Where a line in the listing below holds "switch", add it to the tally, and reply with that tally alone.
------------------------------------
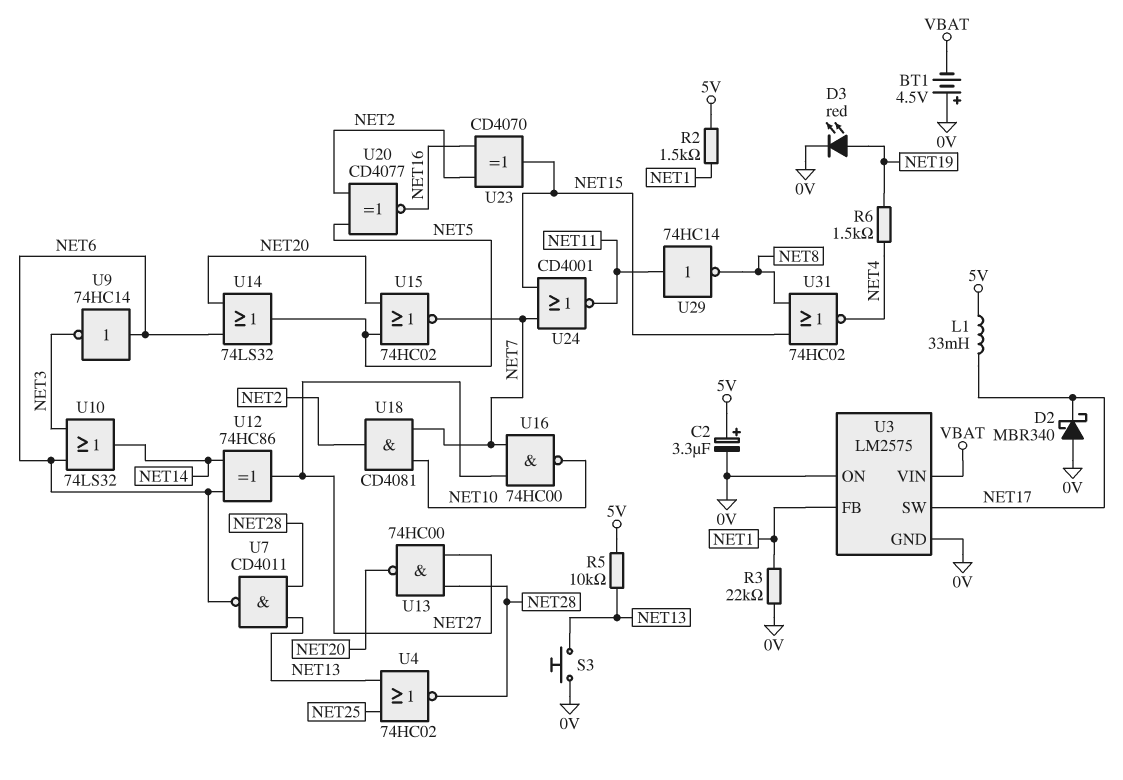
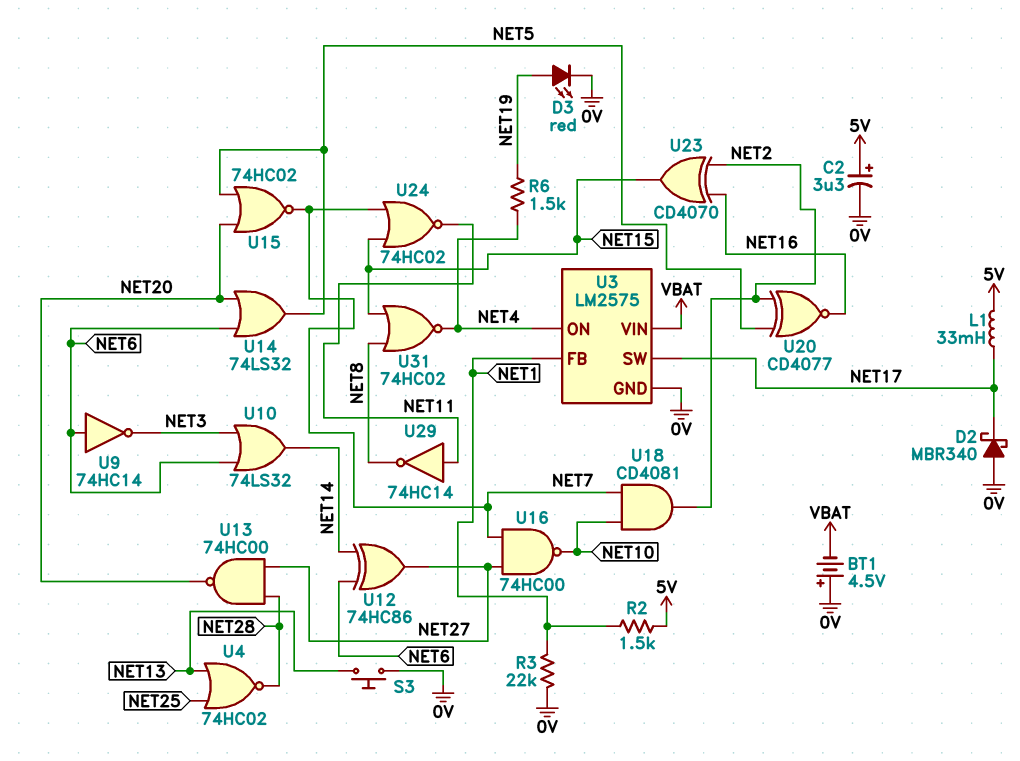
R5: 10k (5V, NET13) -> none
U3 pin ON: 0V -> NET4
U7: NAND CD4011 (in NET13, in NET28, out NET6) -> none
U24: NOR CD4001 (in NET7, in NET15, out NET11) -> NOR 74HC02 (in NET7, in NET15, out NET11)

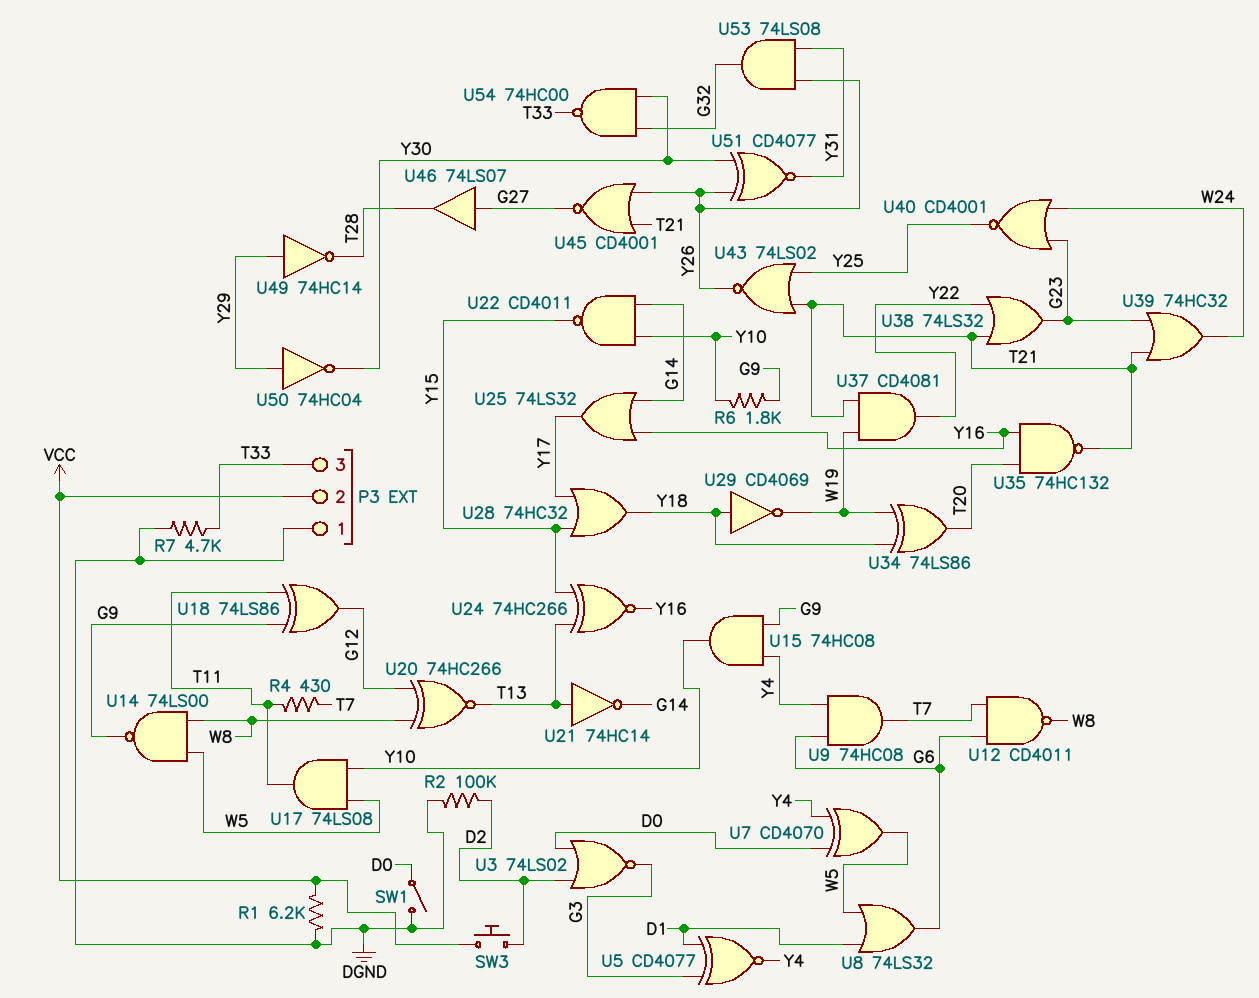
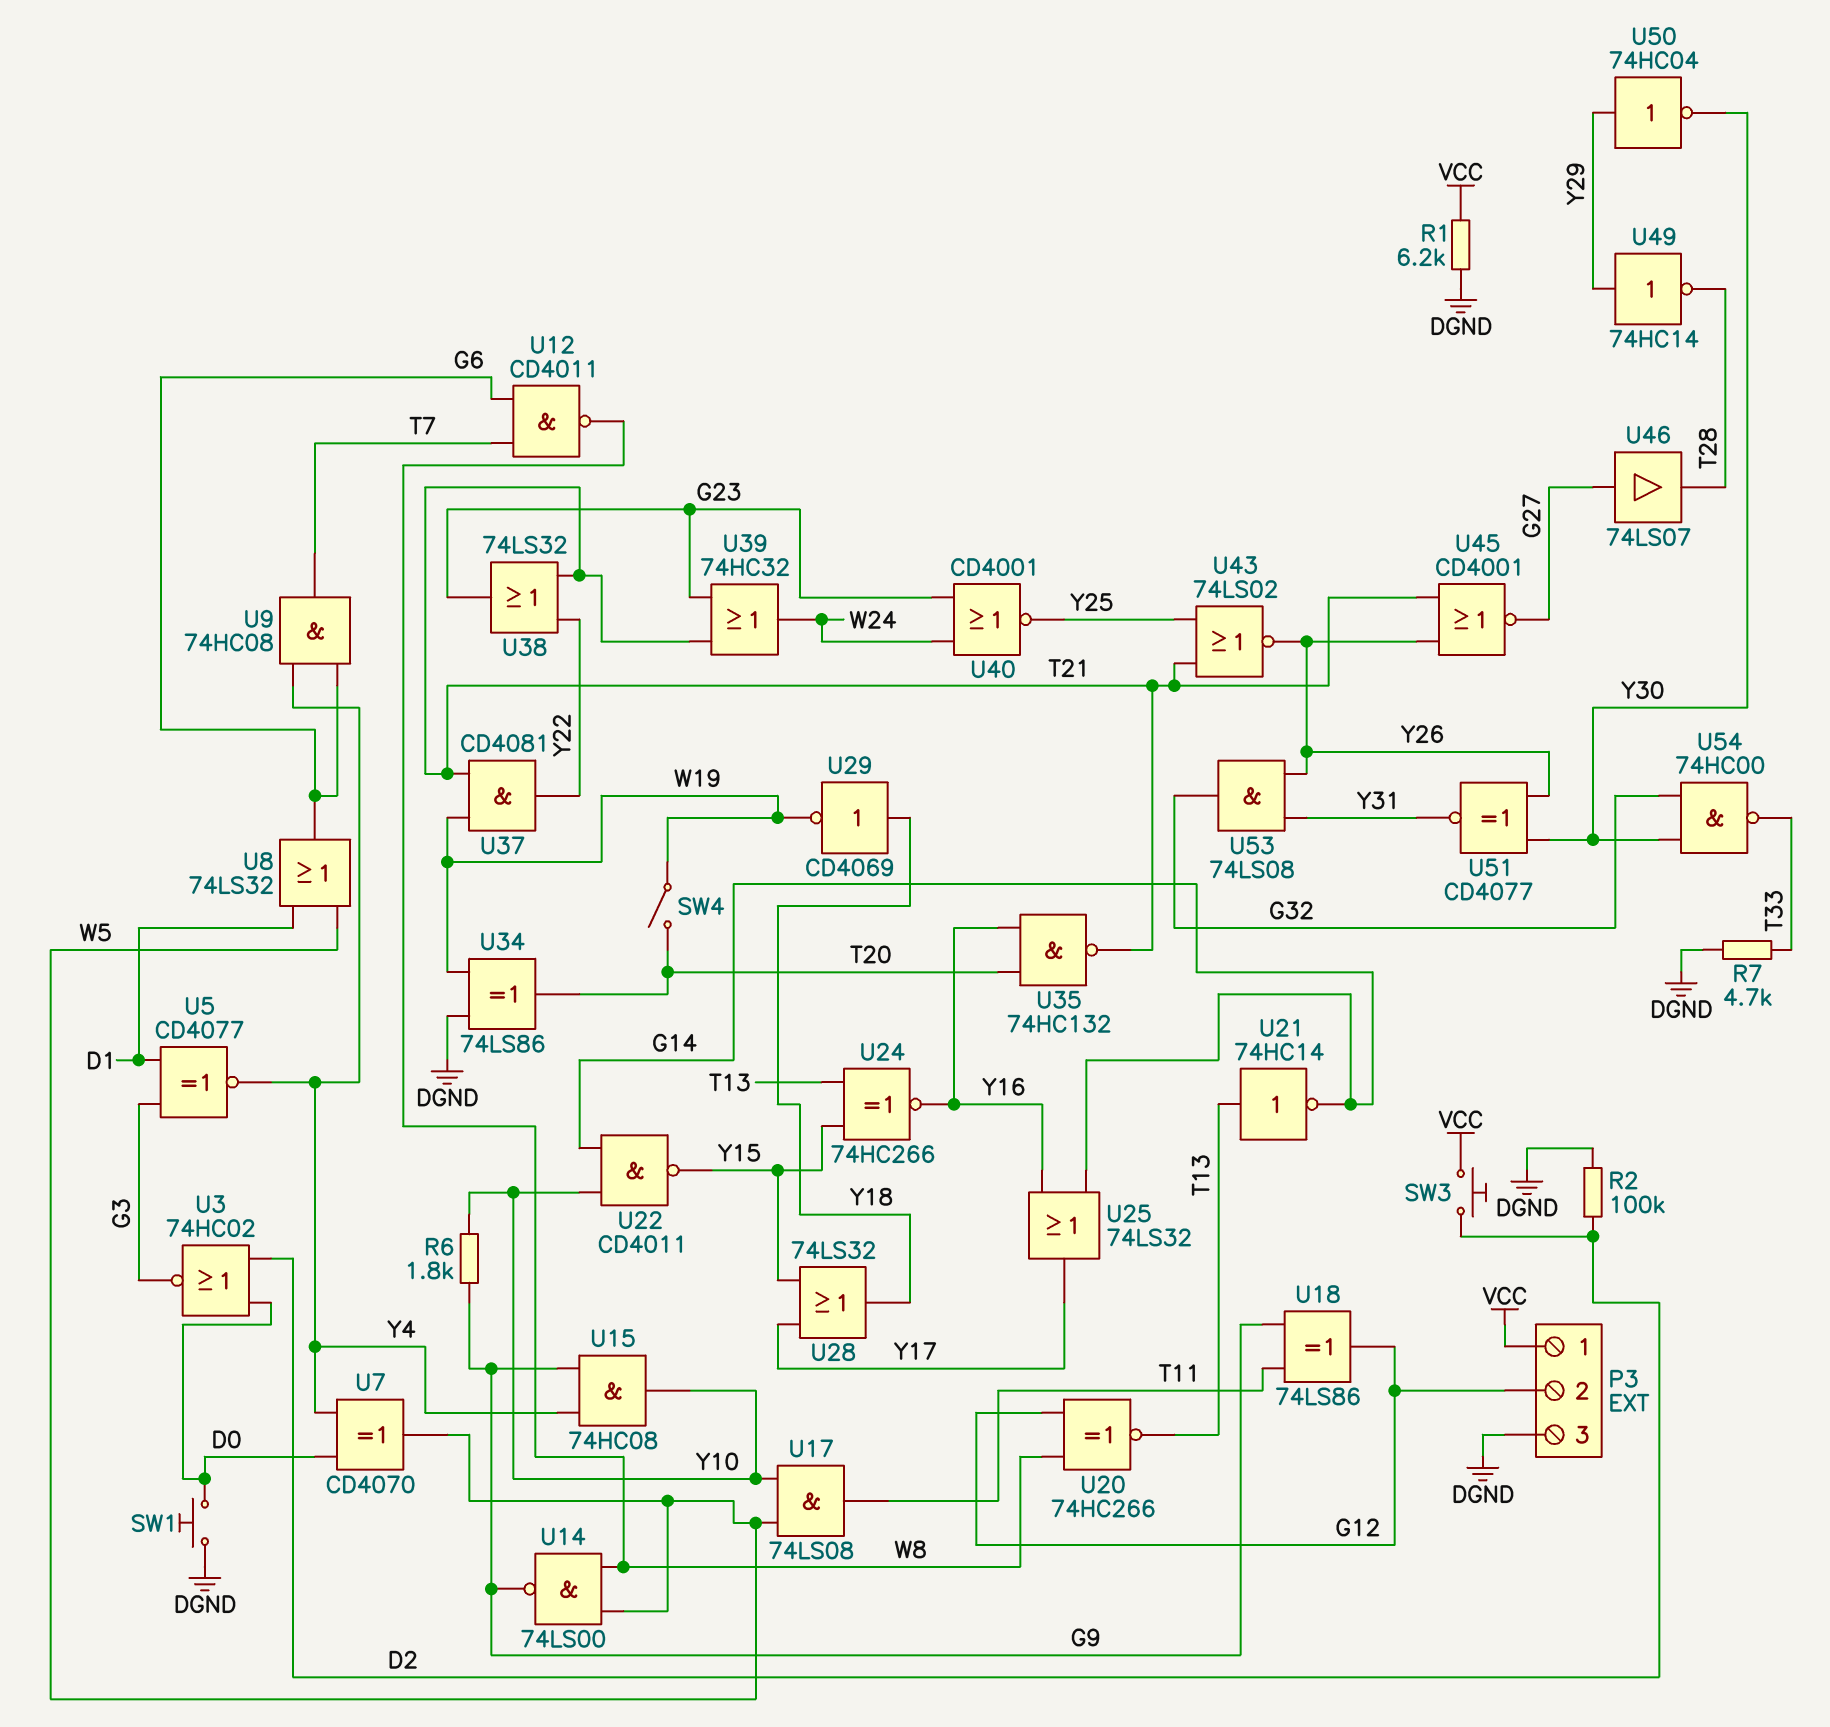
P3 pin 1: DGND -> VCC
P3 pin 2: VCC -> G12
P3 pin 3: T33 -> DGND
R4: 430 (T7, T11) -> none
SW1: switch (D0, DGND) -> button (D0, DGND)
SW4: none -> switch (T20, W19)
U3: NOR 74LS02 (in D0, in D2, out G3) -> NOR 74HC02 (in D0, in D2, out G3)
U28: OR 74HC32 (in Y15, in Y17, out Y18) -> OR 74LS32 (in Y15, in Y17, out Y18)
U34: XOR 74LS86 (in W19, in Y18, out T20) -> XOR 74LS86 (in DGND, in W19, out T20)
------------------------------------
Solution below:
2